INPUT RECORDS ->
* * * * * * * * *
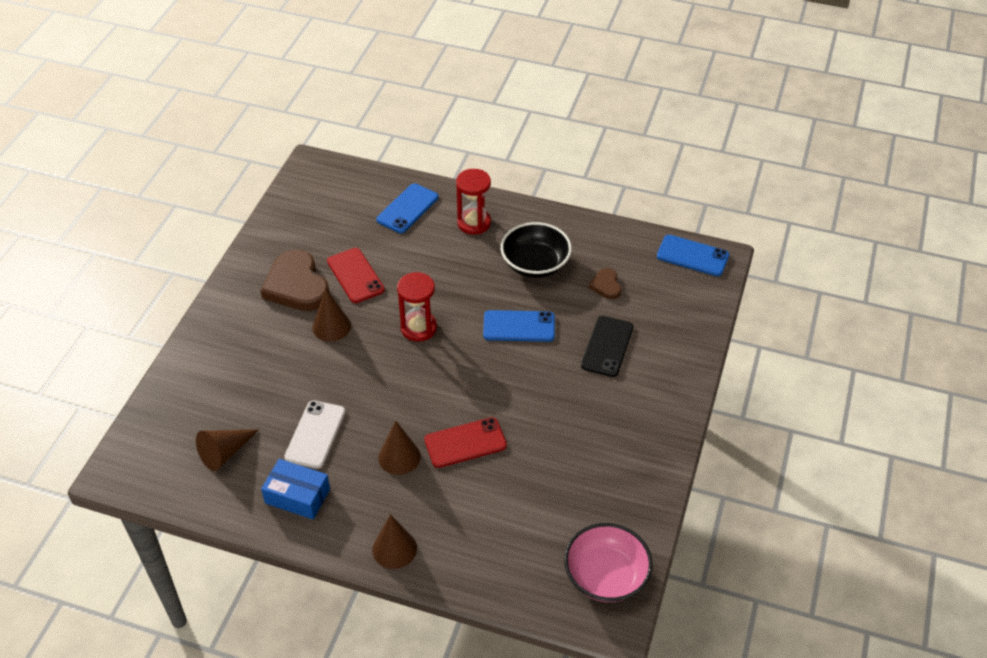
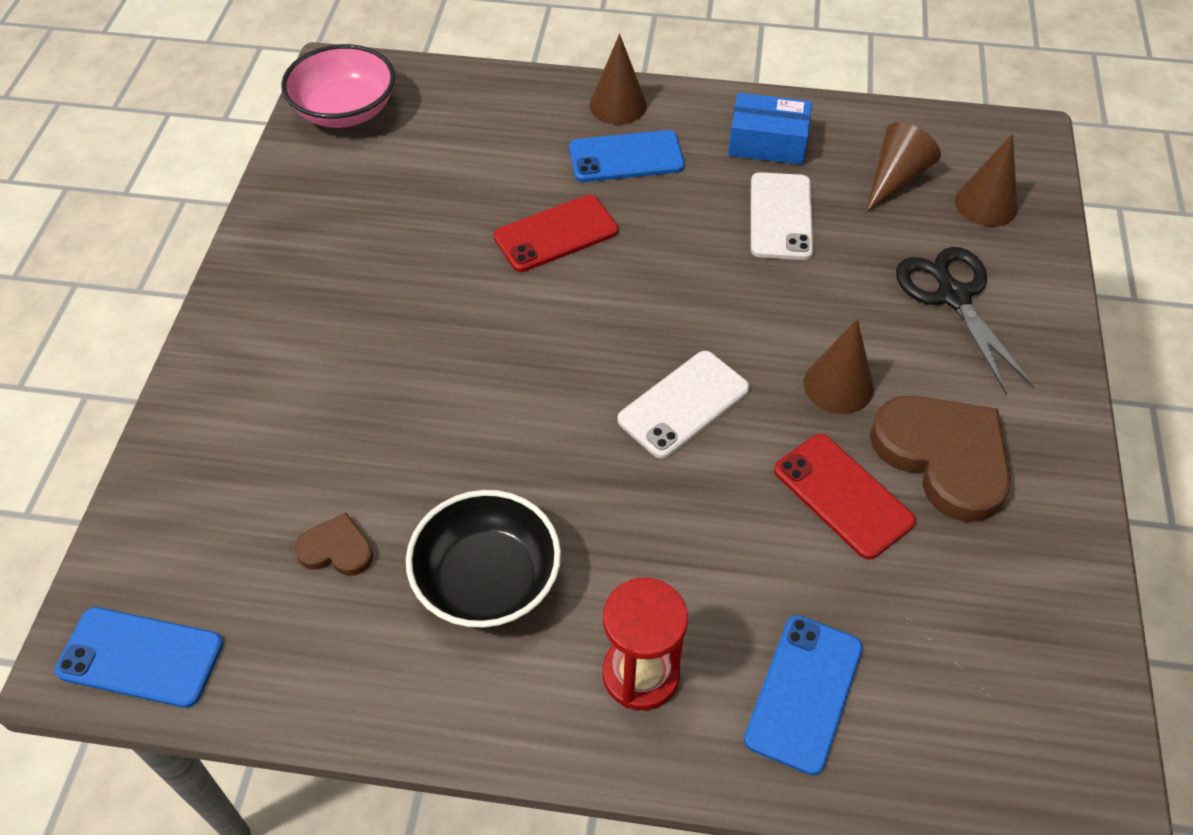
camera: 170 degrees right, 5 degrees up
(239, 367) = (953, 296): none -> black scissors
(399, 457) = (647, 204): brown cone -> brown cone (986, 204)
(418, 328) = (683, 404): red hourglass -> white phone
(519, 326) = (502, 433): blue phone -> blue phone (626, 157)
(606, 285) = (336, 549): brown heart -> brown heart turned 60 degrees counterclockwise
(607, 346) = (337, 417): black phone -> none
* * * * * * * * *
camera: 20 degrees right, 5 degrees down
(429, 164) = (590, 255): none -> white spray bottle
* * * * * * * * *
INSTRUCTIONS FOR THE TASK ->
Above are some records; copy exactly the lines from the one with "(519, 326) = (502, 433): blue" through the one with "(607, 346) = (337, 417): black phone -> none", both included, and no others.

RESPONSE TO THE EXERCISE ->
(519, 326) = (502, 433): blue phone -> blue phone (626, 157)
(606, 285) = (336, 549): brown heart -> brown heart turned 60 degrees counterclockwise
(607, 346) = (337, 417): black phone -> none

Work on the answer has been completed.